WHAT YOU NEED TO DO -> Of the entries below, return exactly those lines that fall between the one containing "LINE3 pin AO: A3 -> MI" and the one containing "RELAY1 pin IN1: MI -> 12", the two end lines included.

AVAILABLE DATA ->
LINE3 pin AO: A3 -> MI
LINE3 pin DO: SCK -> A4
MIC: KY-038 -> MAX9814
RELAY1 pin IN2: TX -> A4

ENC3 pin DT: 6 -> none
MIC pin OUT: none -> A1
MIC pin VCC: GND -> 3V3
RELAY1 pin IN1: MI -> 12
---
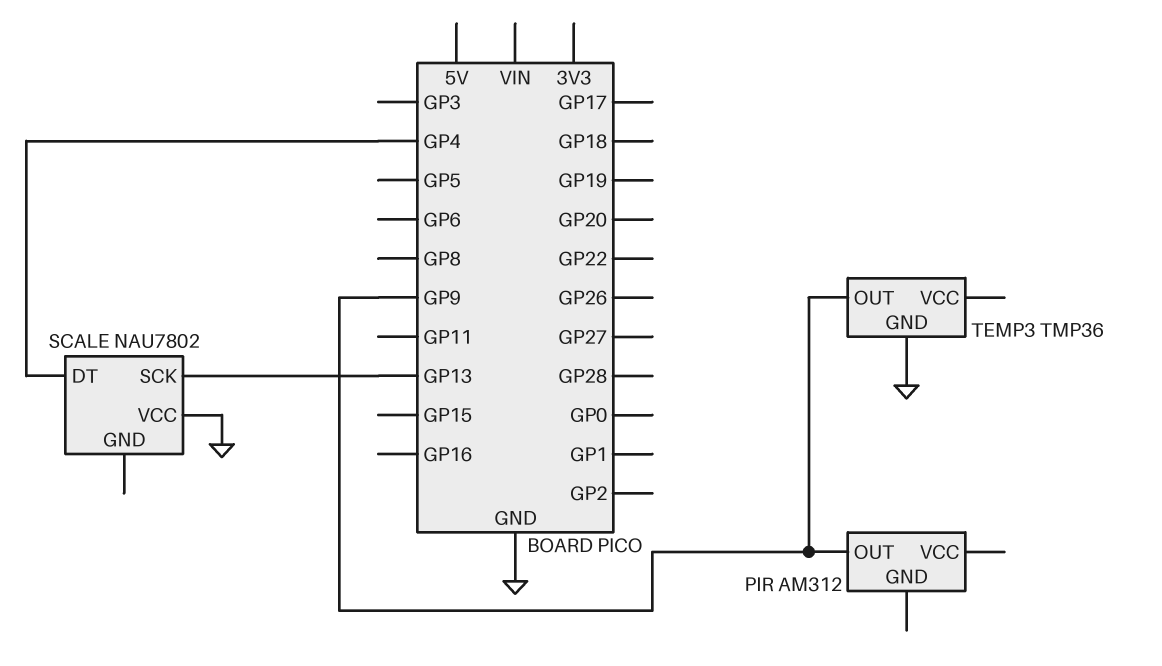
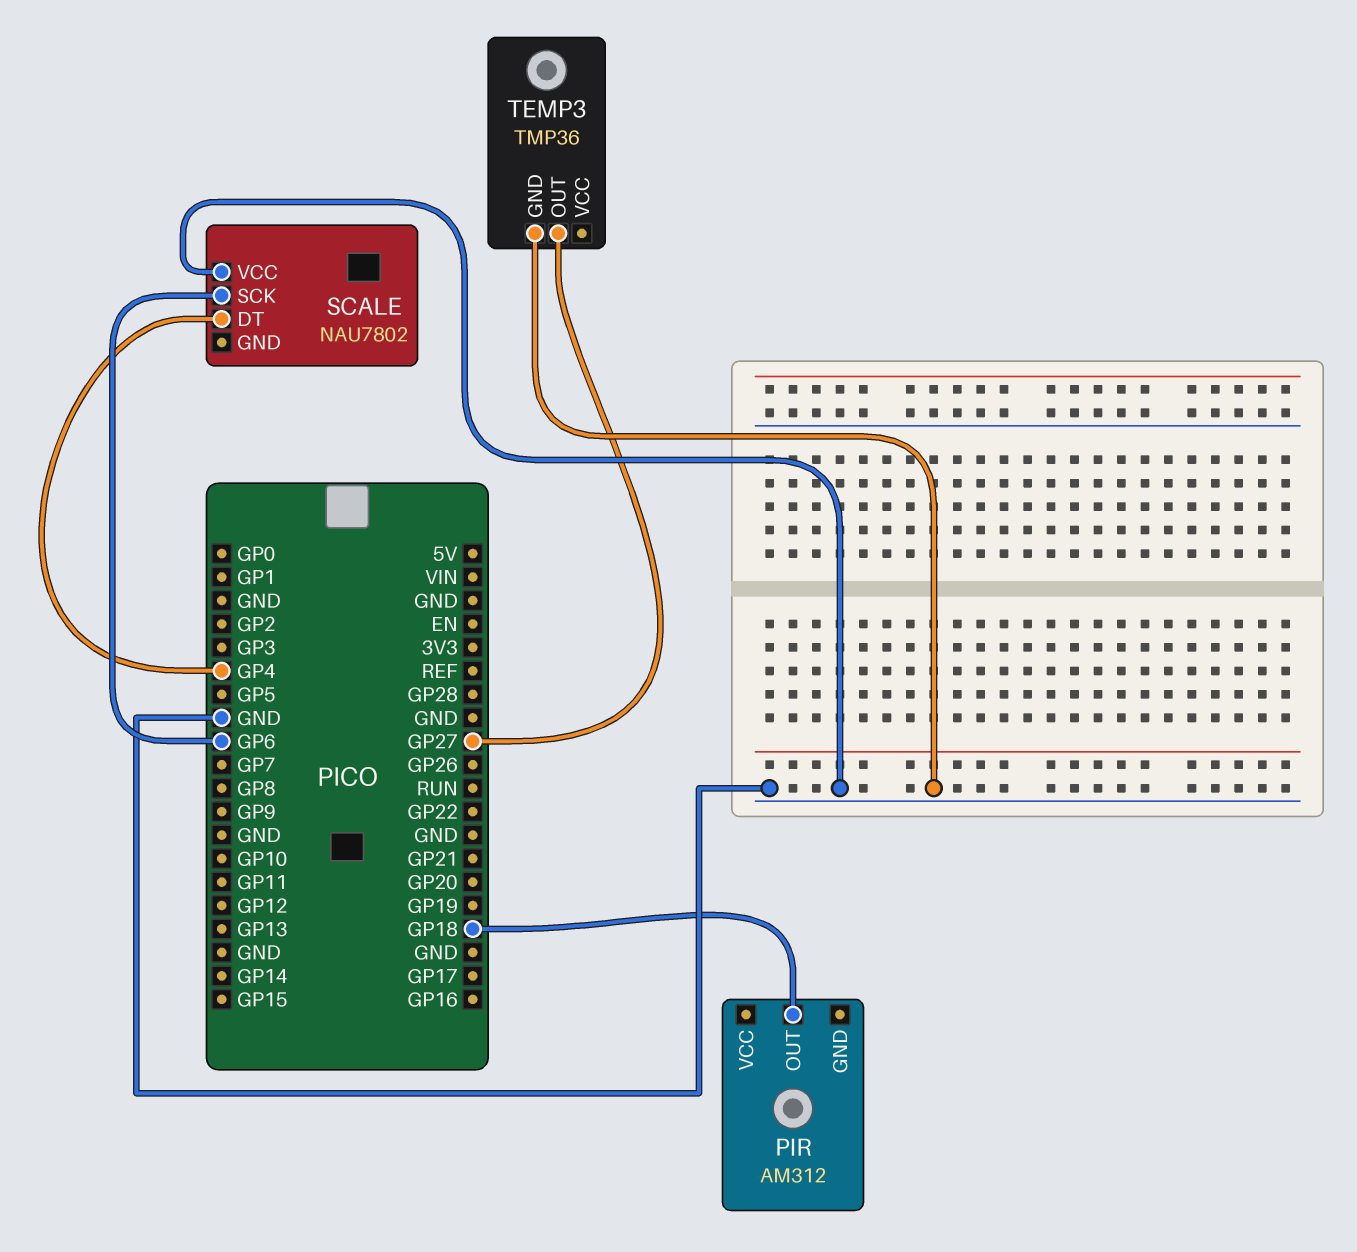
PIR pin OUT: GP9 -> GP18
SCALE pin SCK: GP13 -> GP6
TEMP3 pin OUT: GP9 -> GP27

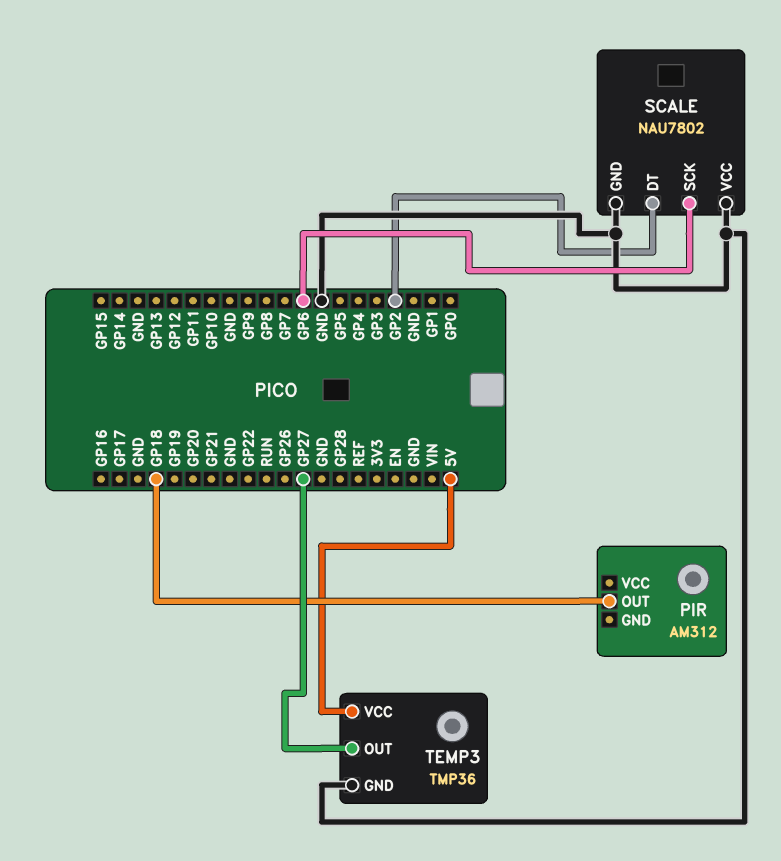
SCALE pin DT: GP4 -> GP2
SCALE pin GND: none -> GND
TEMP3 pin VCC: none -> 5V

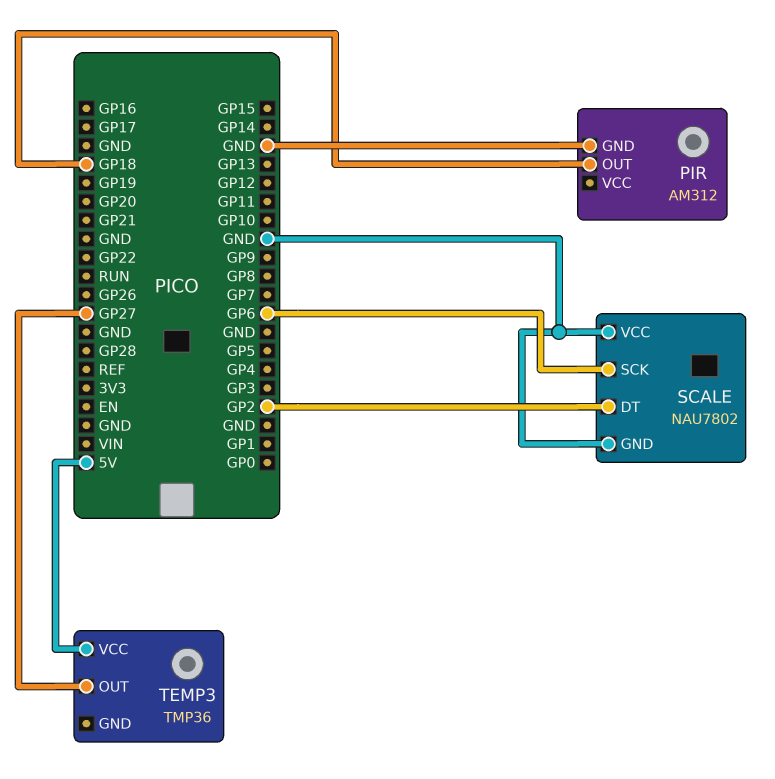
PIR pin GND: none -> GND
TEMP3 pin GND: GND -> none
==
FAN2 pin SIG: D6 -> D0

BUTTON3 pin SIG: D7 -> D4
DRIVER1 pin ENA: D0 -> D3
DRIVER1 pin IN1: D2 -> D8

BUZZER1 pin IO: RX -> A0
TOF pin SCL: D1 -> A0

ANSWER TO THE EXERCISE ->
LINE3 pin AO: A3 -> MI
LINE3 pin DO: SCK -> A4
MIC: KY-038 -> MAX9814
RELAY1 pin IN2: TX -> A4

ENC3 pin DT: 6 -> none
MIC pin OUT: none -> A1
MIC pin VCC: GND -> 3V3
RELAY1 pin IN1: MI -> 12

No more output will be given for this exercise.